=== Dataset excerpts ===

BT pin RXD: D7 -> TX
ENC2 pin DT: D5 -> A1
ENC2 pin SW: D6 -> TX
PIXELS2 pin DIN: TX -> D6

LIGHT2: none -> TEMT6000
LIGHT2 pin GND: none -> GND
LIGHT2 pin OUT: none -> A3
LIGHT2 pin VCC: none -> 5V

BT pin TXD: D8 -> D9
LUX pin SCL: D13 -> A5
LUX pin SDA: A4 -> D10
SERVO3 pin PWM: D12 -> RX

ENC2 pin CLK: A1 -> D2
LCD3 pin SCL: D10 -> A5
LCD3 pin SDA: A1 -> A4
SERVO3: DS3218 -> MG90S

===

Task description — Everything from the line that contains "LCD3 pin SCL: D10 -> A5" through the final line of the listing is to be restated word for word, and nothing more.

Task answer —
LCD3 pin SCL: D10 -> A5
LCD3 pin SDA: A1 -> A4
SERVO3: DS3218 -> MG90S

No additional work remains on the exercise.